[GIVEN INFORMATION — start]

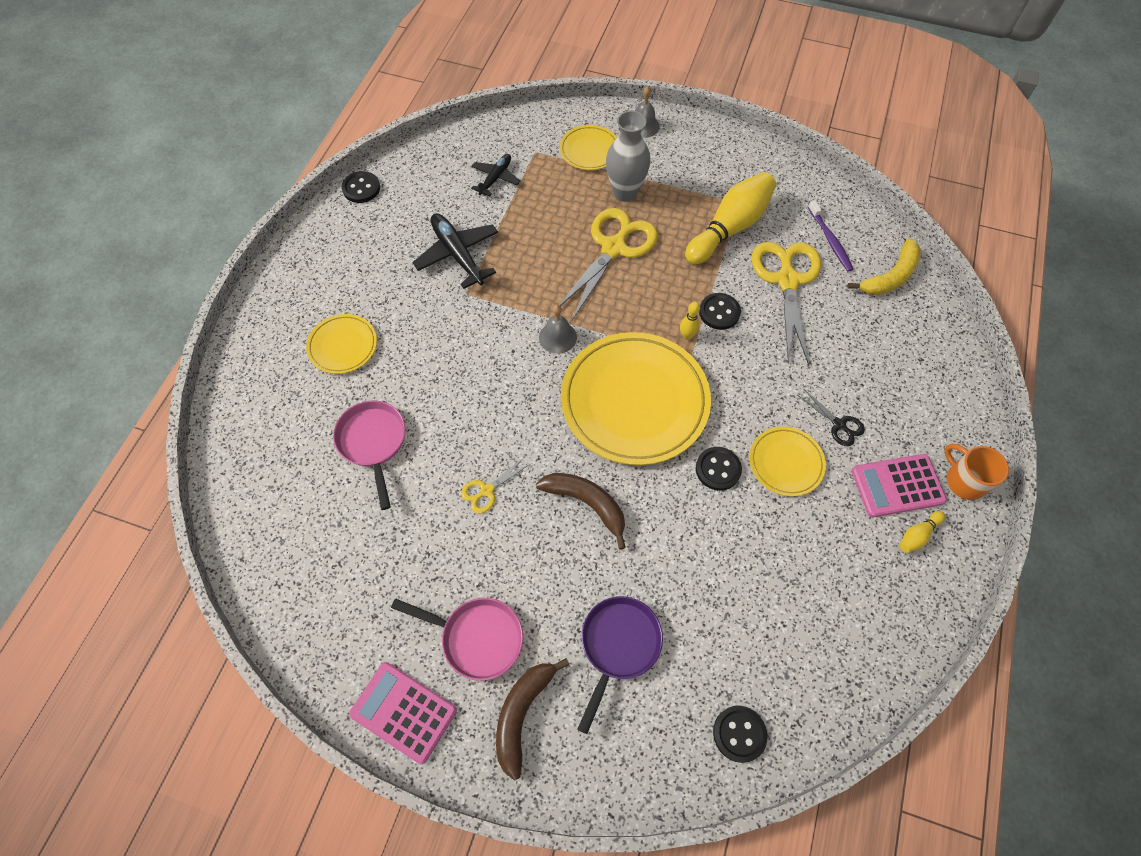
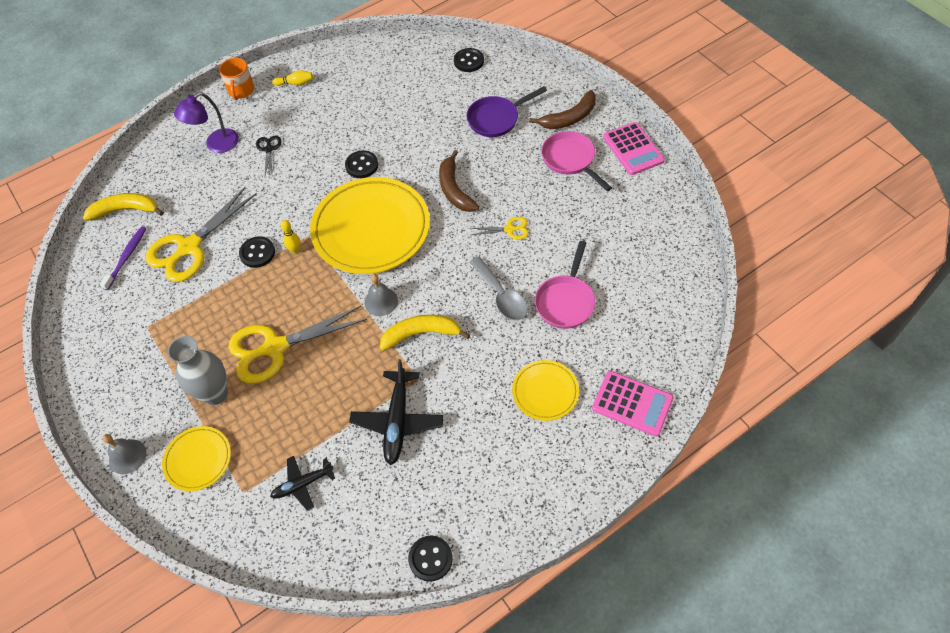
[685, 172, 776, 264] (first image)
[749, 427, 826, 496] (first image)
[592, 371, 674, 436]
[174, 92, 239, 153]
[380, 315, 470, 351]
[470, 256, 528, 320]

[GIVEN INFORMATION — finish]

- [TASK DESCRIPTION]: Letter for letter, reproduce every record above and skip the pictures.

- [YOUR SOLUTION]:
[685, 172, 776, 264] (first image)
[749, 427, 826, 496] (first image)
[592, 371, 674, 436]
[174, 92, 239, 153]
[380, 315, 470, 351]
[470, 256, 528, 320]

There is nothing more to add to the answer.